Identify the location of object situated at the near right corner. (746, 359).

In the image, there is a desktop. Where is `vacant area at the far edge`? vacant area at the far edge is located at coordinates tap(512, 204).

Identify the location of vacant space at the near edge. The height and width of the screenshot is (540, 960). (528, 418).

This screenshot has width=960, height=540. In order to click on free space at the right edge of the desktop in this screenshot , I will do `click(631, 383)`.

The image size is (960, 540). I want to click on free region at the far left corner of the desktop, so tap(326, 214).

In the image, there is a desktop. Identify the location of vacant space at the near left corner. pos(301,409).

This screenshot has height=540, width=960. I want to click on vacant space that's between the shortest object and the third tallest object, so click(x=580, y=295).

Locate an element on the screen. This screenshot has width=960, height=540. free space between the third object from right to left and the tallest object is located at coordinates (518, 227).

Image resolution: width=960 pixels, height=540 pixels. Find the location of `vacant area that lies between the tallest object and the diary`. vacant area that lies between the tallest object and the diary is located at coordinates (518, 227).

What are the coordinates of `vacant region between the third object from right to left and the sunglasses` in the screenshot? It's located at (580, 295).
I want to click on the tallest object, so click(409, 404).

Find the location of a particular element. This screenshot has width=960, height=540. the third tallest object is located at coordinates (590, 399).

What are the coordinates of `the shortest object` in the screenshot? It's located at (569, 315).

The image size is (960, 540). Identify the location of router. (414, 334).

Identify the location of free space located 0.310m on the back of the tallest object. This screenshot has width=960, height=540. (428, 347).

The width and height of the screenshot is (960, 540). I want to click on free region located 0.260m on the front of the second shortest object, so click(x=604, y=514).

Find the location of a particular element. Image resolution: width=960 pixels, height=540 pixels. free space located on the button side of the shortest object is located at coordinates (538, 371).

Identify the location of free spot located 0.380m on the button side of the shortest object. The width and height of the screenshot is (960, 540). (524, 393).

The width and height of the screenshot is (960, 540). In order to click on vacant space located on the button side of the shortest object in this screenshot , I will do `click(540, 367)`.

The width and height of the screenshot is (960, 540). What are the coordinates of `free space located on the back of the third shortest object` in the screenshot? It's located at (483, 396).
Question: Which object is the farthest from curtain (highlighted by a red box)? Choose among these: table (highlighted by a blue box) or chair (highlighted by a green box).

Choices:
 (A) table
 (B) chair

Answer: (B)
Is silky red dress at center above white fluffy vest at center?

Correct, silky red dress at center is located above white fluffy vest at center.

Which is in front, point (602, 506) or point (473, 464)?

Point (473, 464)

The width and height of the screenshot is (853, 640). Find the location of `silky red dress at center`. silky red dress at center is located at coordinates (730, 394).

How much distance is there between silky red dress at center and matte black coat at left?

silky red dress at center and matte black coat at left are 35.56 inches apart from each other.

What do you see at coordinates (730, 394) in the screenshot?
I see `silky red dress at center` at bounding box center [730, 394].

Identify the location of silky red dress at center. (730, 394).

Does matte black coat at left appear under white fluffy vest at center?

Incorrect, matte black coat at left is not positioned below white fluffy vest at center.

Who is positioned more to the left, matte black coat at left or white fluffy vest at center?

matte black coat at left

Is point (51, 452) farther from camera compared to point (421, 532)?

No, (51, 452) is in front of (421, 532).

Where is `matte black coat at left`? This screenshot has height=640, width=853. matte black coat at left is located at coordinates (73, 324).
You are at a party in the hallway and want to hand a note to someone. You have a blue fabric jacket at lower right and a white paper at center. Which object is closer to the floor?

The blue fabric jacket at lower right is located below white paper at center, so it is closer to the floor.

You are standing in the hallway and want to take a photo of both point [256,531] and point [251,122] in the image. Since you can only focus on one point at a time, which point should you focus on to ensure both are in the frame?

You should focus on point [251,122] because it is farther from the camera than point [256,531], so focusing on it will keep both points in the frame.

....

- **What to work on**
Please rewrite the lines starting at the one containing "at (580, 295)." and ending at the one containing "I want to click on the" as a Markdown table with the columns Row and Line, leaving out any blank lines.

- **Solution to the problem**
| Row | Line |
|---|---|
| 1 | What are the coordinates of `vacant region between the third object from right to left and the sunglasses` in the screenshot? It's located at (580, 295). |
| 2 | I want to click on the tallest object, so click(409, 404). |